··· DATASET EXCERPTS ···

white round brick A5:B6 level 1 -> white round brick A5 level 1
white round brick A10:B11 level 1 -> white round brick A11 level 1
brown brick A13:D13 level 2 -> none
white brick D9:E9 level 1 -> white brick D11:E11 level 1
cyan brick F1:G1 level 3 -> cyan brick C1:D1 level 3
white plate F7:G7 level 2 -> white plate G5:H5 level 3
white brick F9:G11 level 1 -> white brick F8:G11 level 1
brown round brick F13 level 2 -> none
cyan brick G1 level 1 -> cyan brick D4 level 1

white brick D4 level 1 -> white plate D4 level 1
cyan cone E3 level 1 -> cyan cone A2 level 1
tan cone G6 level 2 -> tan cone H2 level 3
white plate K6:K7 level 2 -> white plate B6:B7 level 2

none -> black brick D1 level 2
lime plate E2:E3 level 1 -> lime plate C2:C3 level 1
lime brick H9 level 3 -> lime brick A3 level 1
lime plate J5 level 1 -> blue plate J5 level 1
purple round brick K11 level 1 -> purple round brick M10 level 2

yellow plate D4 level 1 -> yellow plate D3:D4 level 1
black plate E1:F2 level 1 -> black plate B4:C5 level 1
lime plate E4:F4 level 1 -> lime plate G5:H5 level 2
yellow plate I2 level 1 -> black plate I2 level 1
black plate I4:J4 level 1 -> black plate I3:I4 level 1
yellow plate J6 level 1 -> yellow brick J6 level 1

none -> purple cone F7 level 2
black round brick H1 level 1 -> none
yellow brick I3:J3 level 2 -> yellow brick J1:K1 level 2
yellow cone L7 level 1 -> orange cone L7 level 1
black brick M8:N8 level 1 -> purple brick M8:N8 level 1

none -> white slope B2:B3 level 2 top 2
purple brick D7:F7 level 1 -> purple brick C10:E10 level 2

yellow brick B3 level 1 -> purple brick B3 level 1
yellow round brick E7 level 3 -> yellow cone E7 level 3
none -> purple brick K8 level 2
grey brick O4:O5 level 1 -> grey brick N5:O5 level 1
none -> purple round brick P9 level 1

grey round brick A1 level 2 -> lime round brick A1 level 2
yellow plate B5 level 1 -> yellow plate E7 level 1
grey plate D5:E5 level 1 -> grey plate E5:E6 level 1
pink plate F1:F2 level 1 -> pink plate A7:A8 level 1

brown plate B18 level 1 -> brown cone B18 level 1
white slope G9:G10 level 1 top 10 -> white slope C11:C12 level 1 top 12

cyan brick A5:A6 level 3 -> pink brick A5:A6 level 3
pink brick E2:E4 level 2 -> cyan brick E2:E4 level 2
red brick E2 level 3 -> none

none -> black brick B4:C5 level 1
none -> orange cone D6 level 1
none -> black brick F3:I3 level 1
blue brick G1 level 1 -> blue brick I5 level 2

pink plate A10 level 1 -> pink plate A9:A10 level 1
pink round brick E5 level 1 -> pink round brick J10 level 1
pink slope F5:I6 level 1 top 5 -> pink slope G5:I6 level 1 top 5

···

• [PROBLEM]:
Check each line above for the word "blue" and copy the ones that have it.

• [WRITTEN ANSWER]:
lime plate J5 level 1 -> blue plate J5 level 1
blue brick G1 level 1 -> blue brick I5 level 2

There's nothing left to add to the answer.